** Extracted records follows **
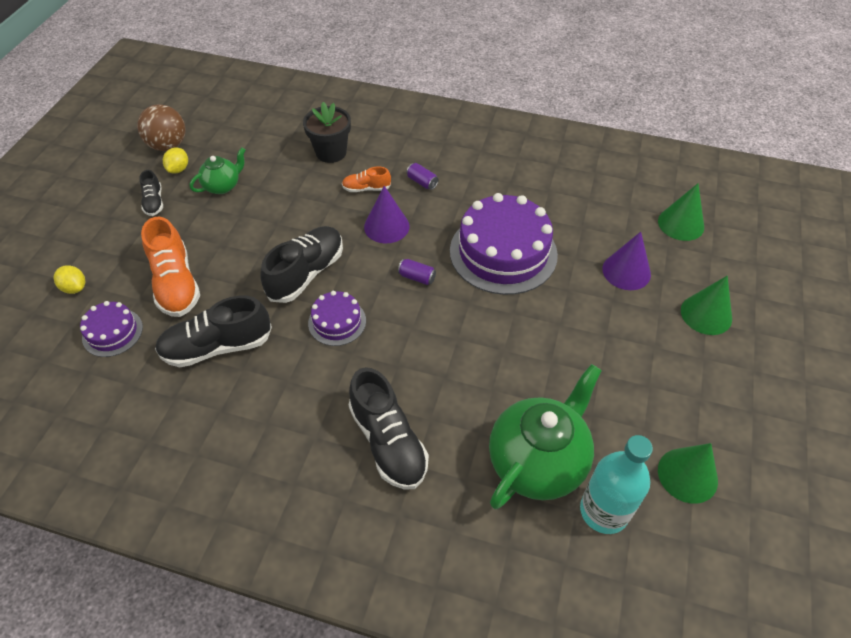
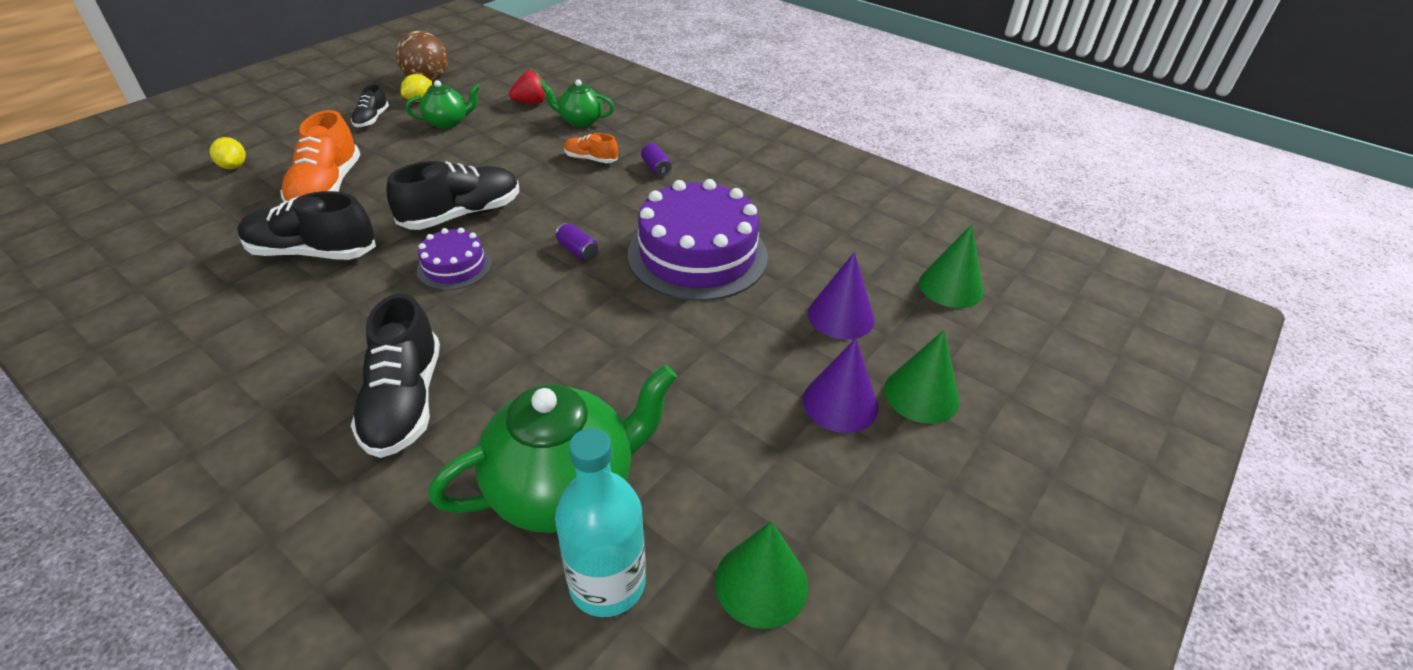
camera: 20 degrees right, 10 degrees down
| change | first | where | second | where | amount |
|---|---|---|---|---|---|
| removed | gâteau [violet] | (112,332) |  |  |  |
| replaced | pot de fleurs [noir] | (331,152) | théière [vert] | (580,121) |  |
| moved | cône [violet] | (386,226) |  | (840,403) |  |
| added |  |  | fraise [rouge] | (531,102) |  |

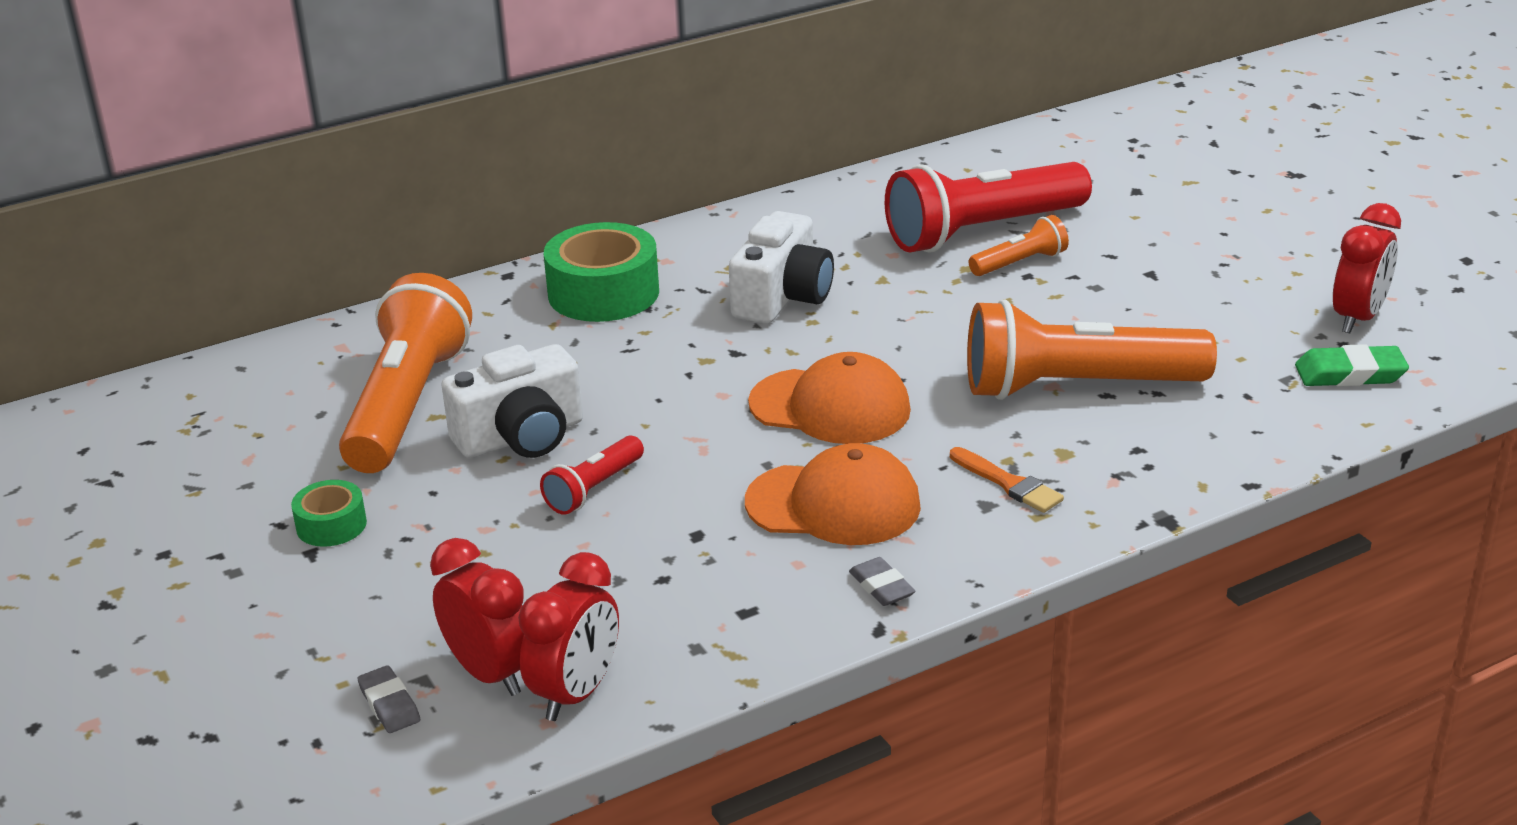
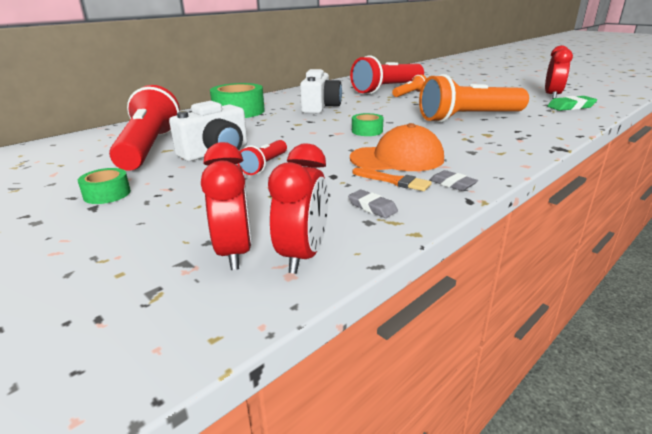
camera: 15 degrees left, 5 degrees down
| change | first | where | second | where | amount |
|---|---|---|---|---|---|
| recoloured | lampe de poche [orange] | (407,405) | lampe de poche [rouge] | (149,148) |  |
| moved | gomme [gris] | (389,704) |  | (372,207) |  |
| turned | réveil [rouge] | (490,674) |  | (234,253) | 45 degrees clockwise |
| replaced | casquette [orange] | (830,407) | ruban adhésif [vert] | (367,131) |  |
| moved | pinceau [orange] | (1008,483) |  | (394,181) |  |

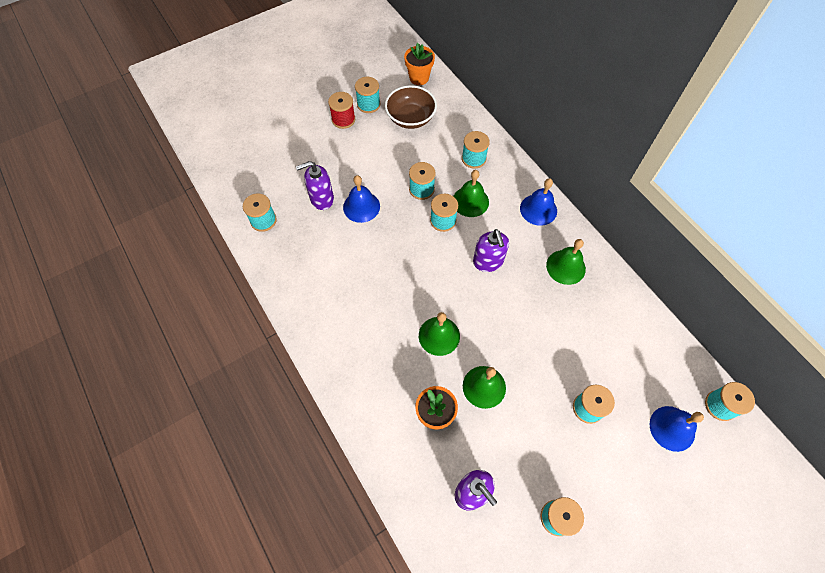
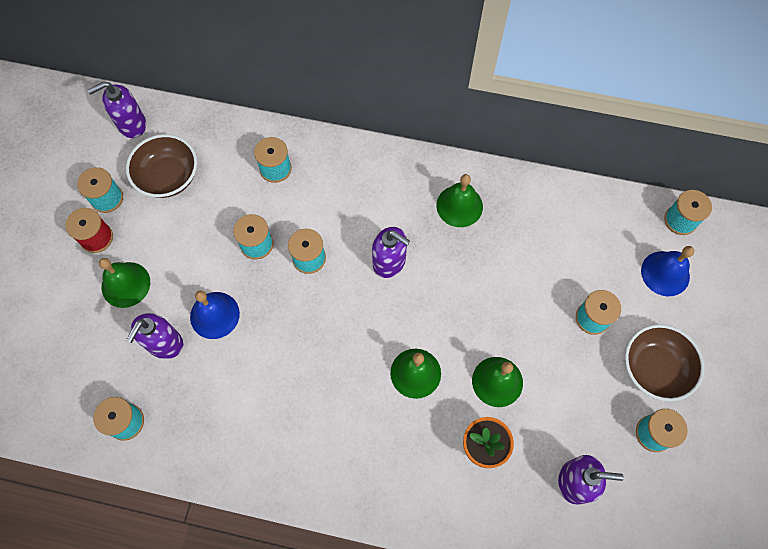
camera: 45 degrees left, 5 degrees up
| change | first | where | second | where | amount |
|---|---|---|---|---|---|
| replaced | pot de fleurs [orange] | (419,78) | distributeur de savon [violet] | (132,124) |  |
| moved | cloche [vert] | (470,201) |  | (126,284) |  |
| removed | cloche [bleu] | (538,209) |  |  |  |
| added |  |  | bol [marron] | (654,368) |  |

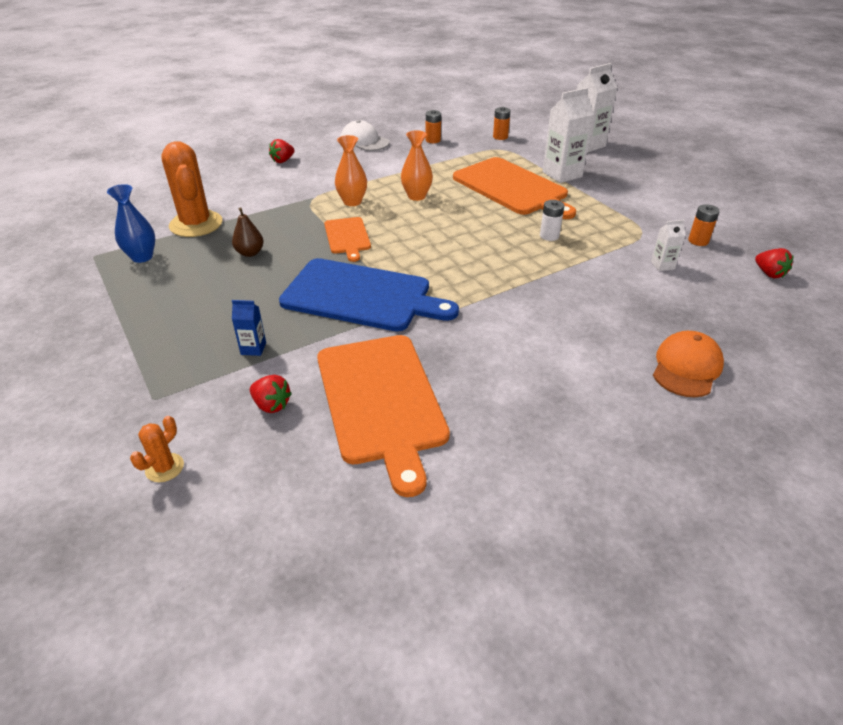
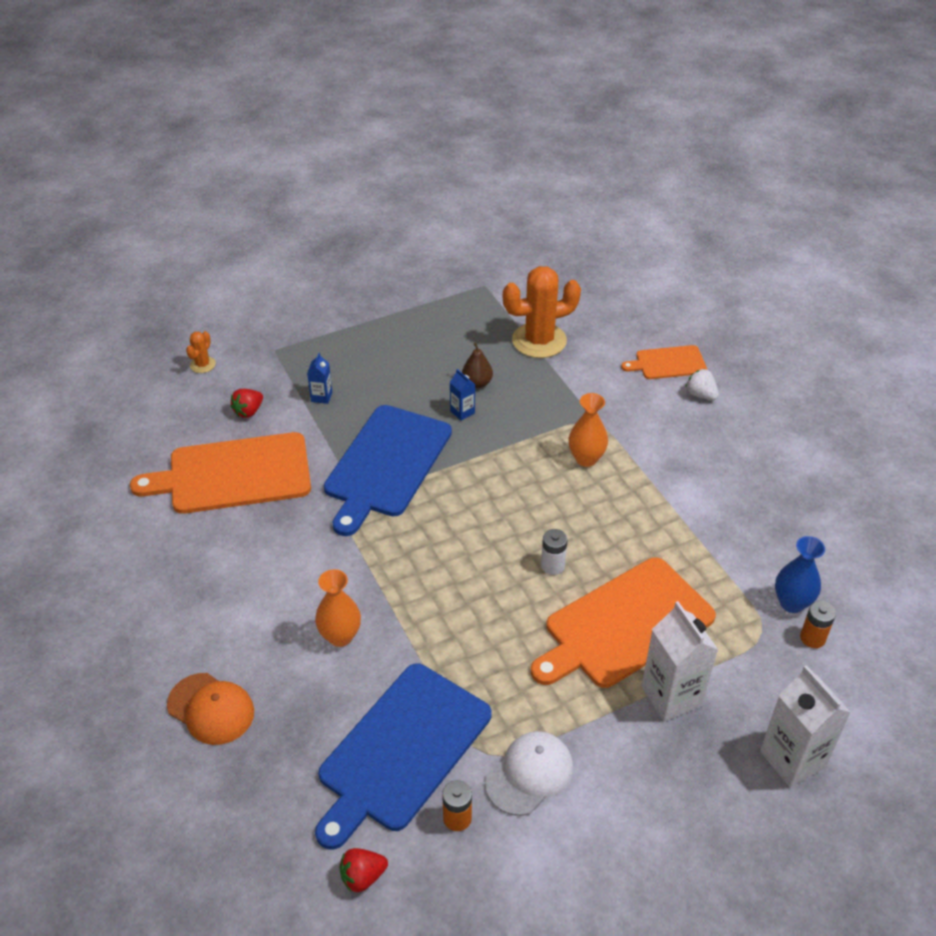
camera: 95 degrees right, 5 degrees up
| change | first | where | second | where | amount |
|---|---|---|---|---|---|
| moved | vase [bleu] | (142,257) |  | (792,603) |  |
| turned | cactus [orange] | (164,468) |  | (202,365) | 75 degrees clockwise |
| recoloured | fraise [rouge] | (283,161) | fraise [blanc] | (700,395) |  |
| moved | planche à découper [orange] | (347,237) |  | (668,363) |  |
| moved | casquette [blanc] | (364,141) |  | (529,774) |  |
| moved | vase [orange] | (416,196) |  | (340,636) |  |
| removed | pile [orange] | (433,140) |  |  |  |
| moved | pile [blanc] | (549,236) |  | (552,565) |  |
| replaced | brique de lait [blanc] | (662,265) | planche à découper [bleu] | (401,751) |  |
| added |  |  | brique de lait [bleu] | (462,412) |  |

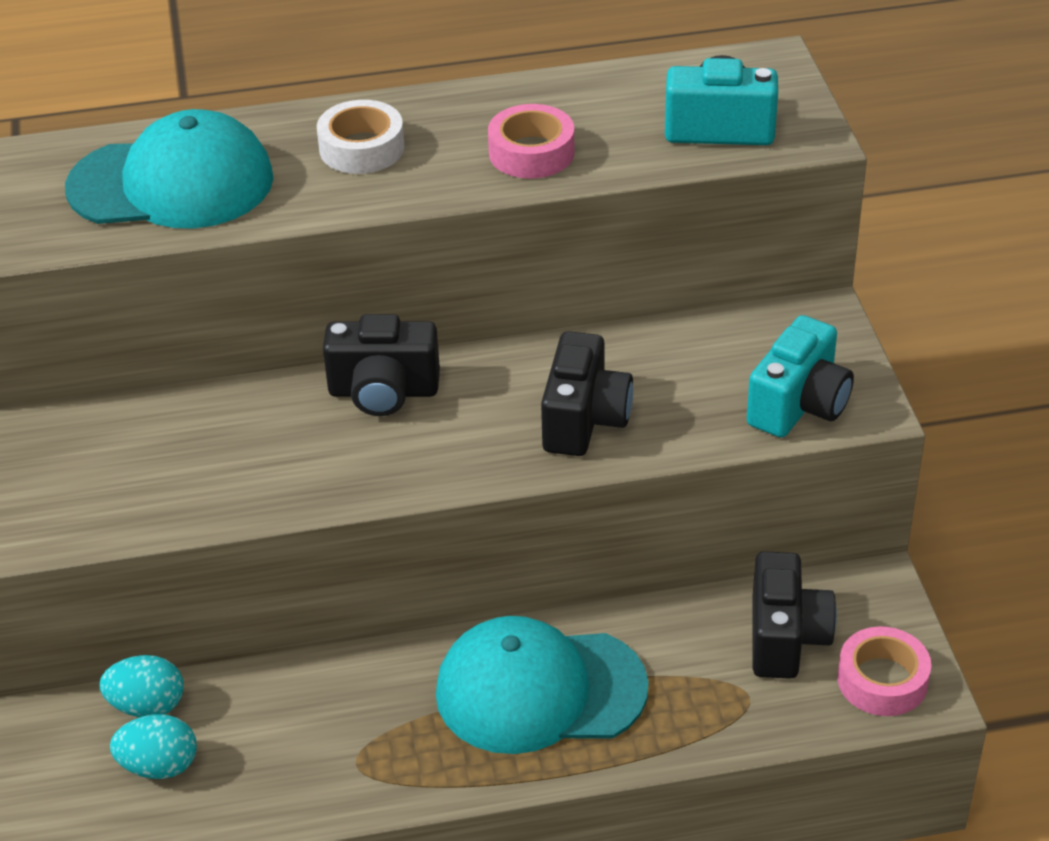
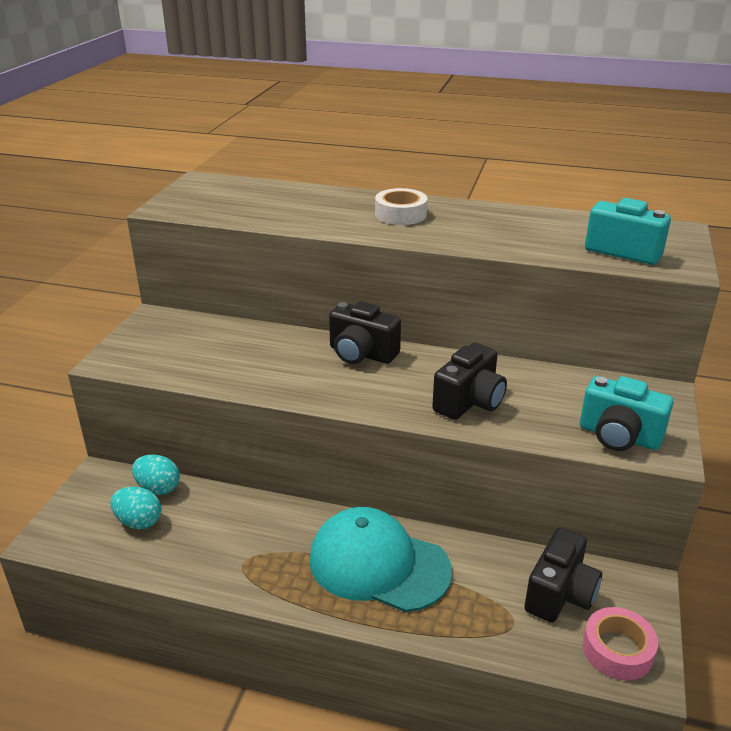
camera: 25 degrees right, 10 degrees down
| change | first | where | second | where | amount |
|---|---|---|---|---|---|
| removed | casquette [turquoise] | (172,183) |  |  |  |
| removed | ruban adhésif [rose] | (531,152) |  |  |  |
| turned | appareil photo [turquoise] | (799,405) |  | (619,436) | 60 degrees clockwise |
** End of Extracted records **
▸ Activity: Scan the entries above for the line containing "removed | gâteau", and copy it and all lines after it exactly, down to and including the line containing "moved | cône".

▸ Task solution:
| removed | gâteau [violet] | (112,332) |  |  |  |
| replaced | pot de fleurs [noir] | (331,152) | théière [vert] | (580,121) |  |
| moved | cône [violet] | (386,226) |  | (840,403) |  |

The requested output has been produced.